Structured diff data
****************************************
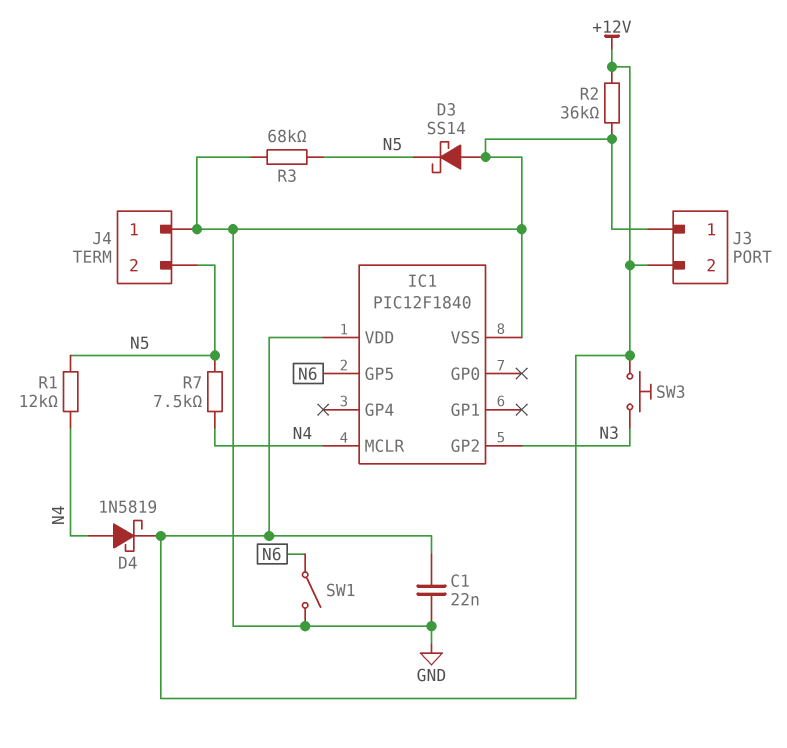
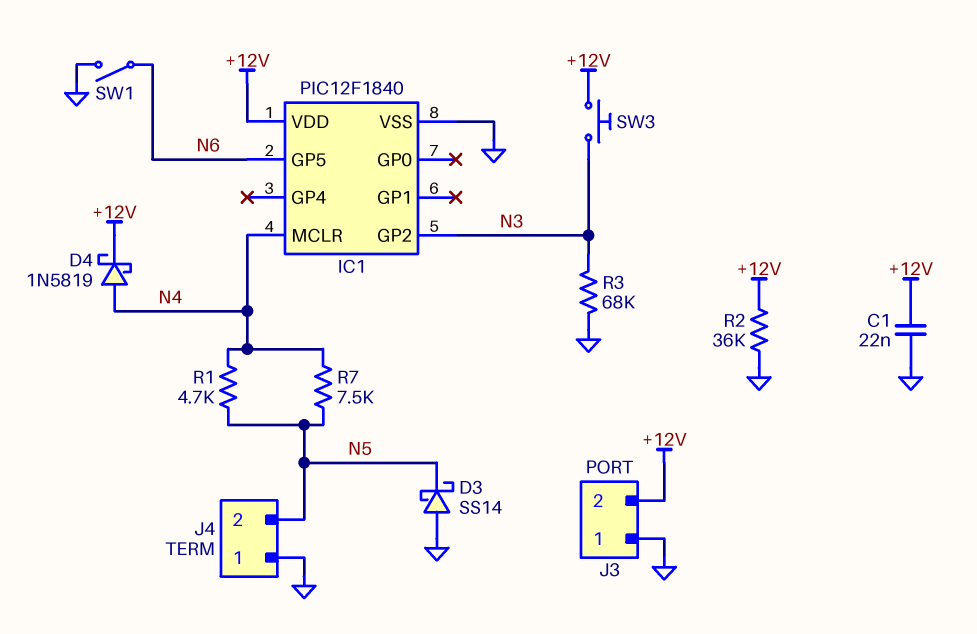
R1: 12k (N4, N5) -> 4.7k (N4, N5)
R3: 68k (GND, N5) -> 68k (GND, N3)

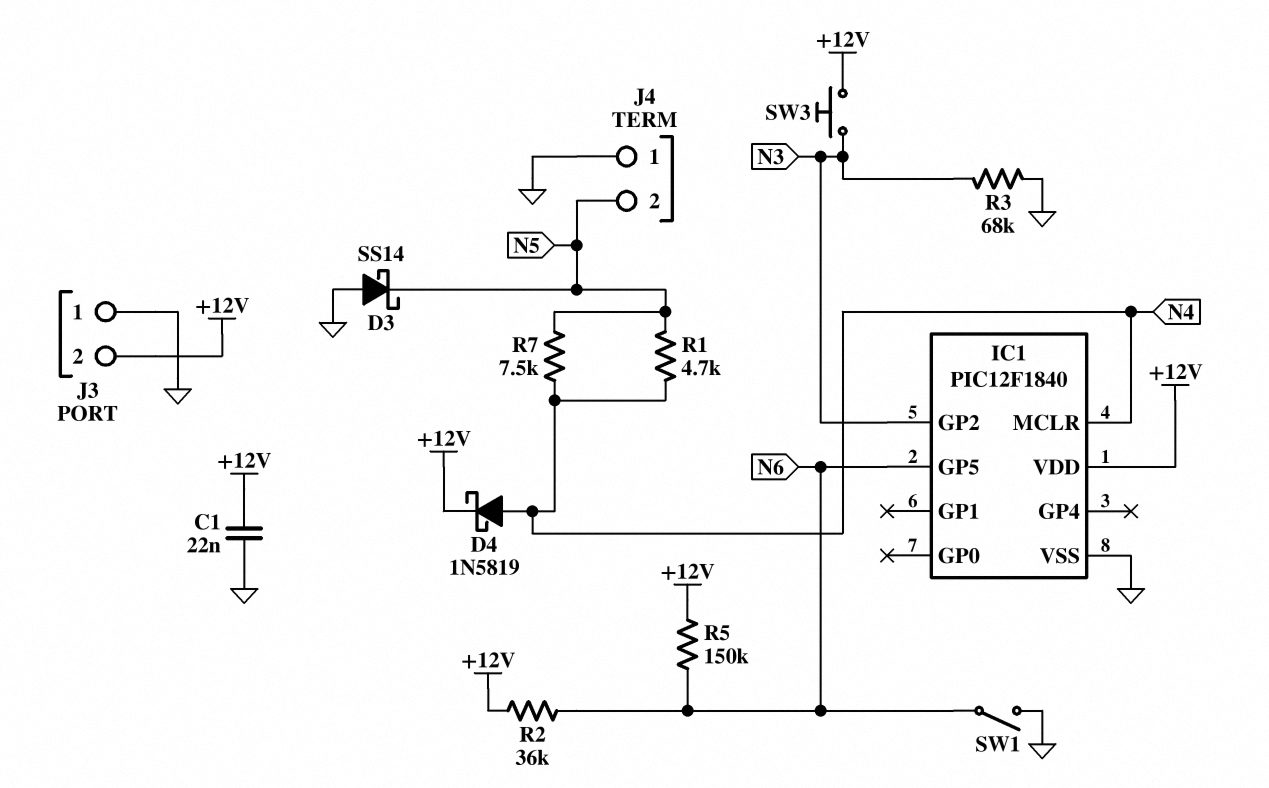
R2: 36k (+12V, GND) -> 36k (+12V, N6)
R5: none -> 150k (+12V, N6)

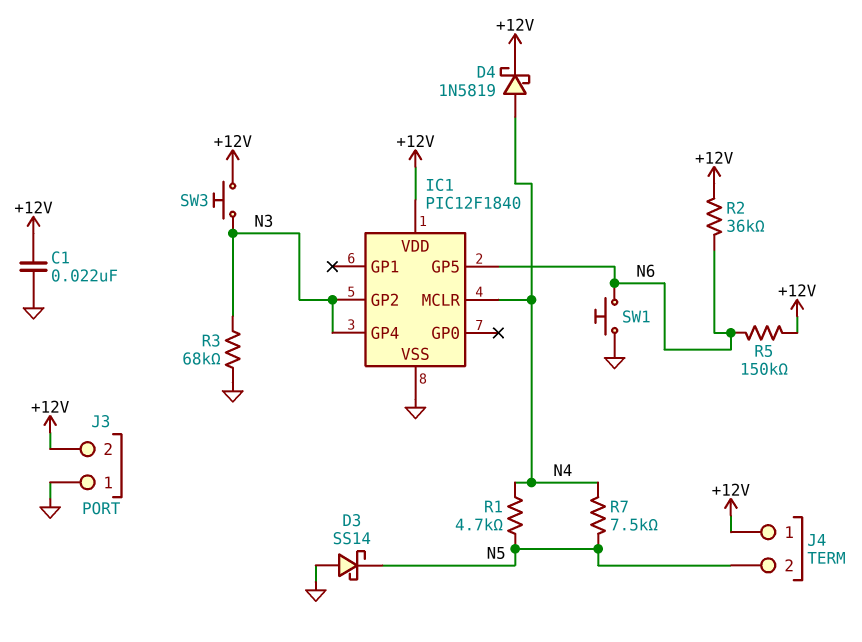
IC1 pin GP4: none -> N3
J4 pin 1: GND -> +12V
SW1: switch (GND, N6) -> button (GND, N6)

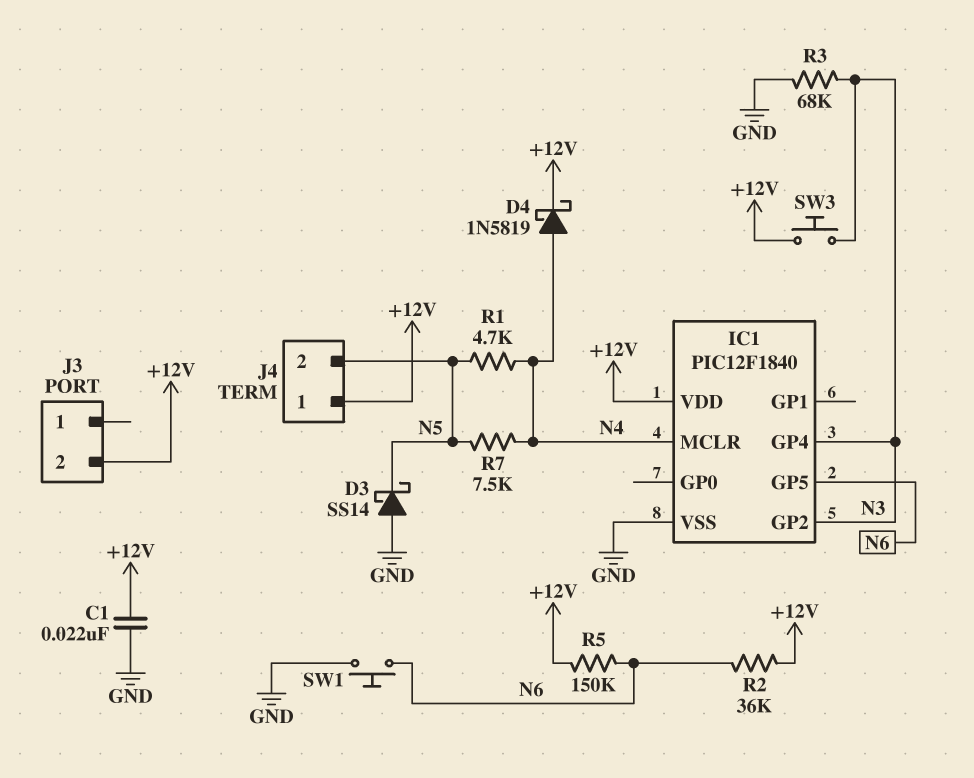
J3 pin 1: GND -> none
****************************************
== Work item ==
Count every line of the records above in which the string "none" appears. The number alone is to be given.

== Output for this task ==
3